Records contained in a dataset

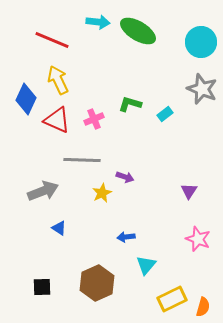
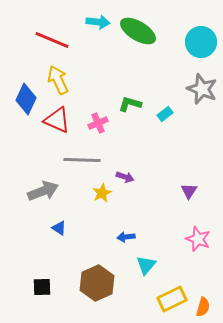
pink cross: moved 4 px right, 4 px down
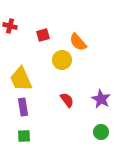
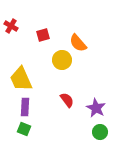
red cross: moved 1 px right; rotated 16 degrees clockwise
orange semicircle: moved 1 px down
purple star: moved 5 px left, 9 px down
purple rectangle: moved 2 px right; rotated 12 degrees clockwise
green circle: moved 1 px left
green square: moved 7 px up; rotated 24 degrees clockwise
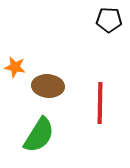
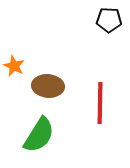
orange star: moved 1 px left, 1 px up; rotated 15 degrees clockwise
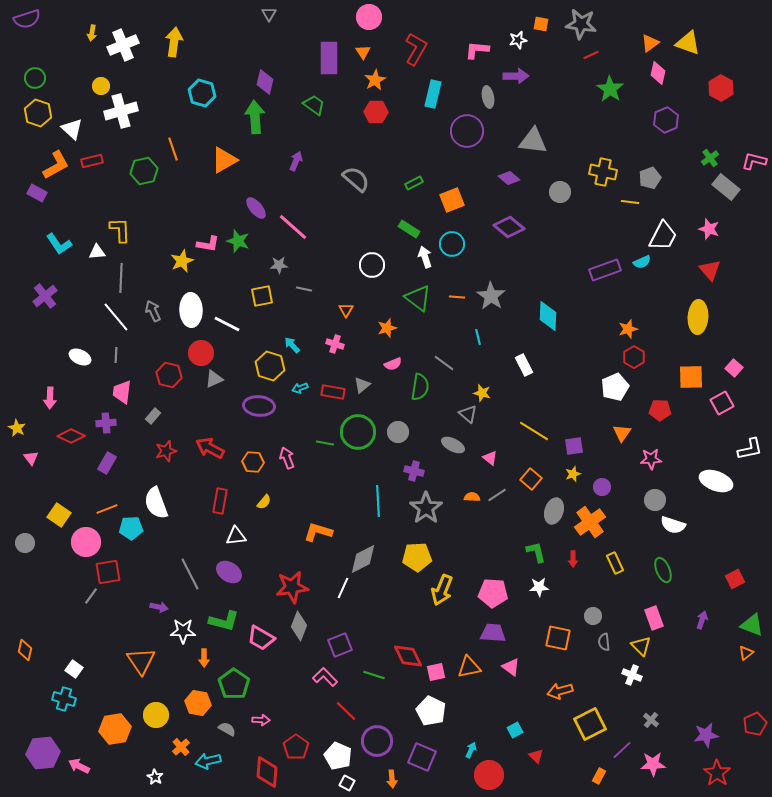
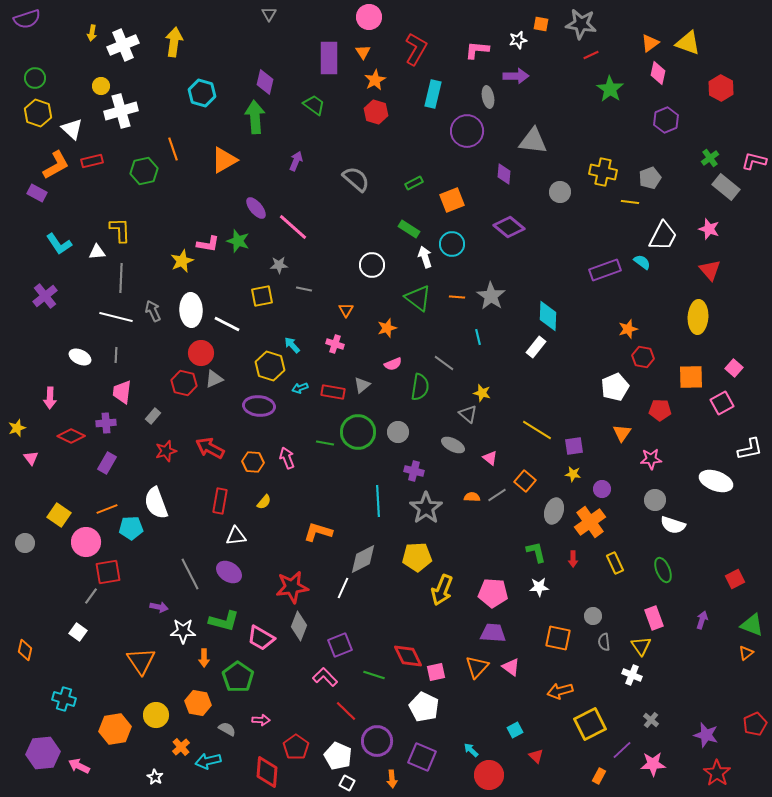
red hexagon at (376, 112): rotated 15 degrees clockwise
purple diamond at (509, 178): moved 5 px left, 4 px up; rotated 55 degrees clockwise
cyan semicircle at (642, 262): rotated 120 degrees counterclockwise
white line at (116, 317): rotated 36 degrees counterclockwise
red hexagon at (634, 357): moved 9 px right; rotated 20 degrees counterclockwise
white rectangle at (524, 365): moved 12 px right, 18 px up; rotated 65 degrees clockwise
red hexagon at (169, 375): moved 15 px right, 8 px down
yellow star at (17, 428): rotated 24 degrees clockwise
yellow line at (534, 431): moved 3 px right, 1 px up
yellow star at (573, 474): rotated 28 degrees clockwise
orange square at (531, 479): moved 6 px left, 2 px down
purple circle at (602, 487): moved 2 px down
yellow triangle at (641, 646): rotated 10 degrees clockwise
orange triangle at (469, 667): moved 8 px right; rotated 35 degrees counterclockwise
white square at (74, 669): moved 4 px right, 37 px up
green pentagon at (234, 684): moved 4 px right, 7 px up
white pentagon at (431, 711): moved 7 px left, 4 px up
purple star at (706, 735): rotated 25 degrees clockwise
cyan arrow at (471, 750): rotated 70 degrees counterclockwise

**Assignment**. Every line of the data above is to be repeated exactly; the images are to be left out.

**Output**.
pink cross: moved 4 px right, 4 px down
red cross: moved 1 px right; rotated 16 degrees clockwise
orange semicircle: moved 1 px down
purple star: moved 5 px left, 9 px down
purple rectangle: moved 2 px right; rotated 12 degrees clockwise
green circle: moved 1 px left
green square: moved 7 px up; rotated 24 degrees clockwise
orange star: moved 1 px left, 1 px up; rotated 15 degrees clockwise
red hexagon at (376, 112): rotated 15 degrees clockwise
purple diamond at (509, 178): moved 5 px left, 4 px up; rotated 55 degrees clockwise
cyan semicircle at (642, 262): rotated 120 degrees counterclockwise
white line at (116, 317): rotated 36 degrees counterclockwise
red hexagon at (634, 357): moved 9 px right; rotated 20 degrees counterclockwise
white rectangle at (524, 365): moved 12 px right, 18 px up; rotated 65 degrees clockwise
red hexagon at (169, 375): moved 15 px right, 8 px down
yellow star at (17, 428): rotated 24 degrees clockwise
yellow line at (534, 431): moved 3 px right, 1 px up
yellow star at (573, 474): rotated 28 degrees clockwise
orange square at (531, 479): moved 6 px left, 2 px down
purple circle at (602, 487): moved 2 px down
yellow triangle at (641, 646): rotated 10 degrees clockwise
orange triangle at (469, 667): moved 8 px right; rotated 35 degrees counterclockwise
white square at (74, 669): moved 4 px right, 37 px up
green pentagon at (234, 684): moved 4 px right, 7 px up
white pentagon at (431, 711): moved 7 px left, 4 px up
purple star at (706, 735): rotated 25 degrees clockwise
cyan arrow at (471, 750): rotated 70 degrees counterclockwise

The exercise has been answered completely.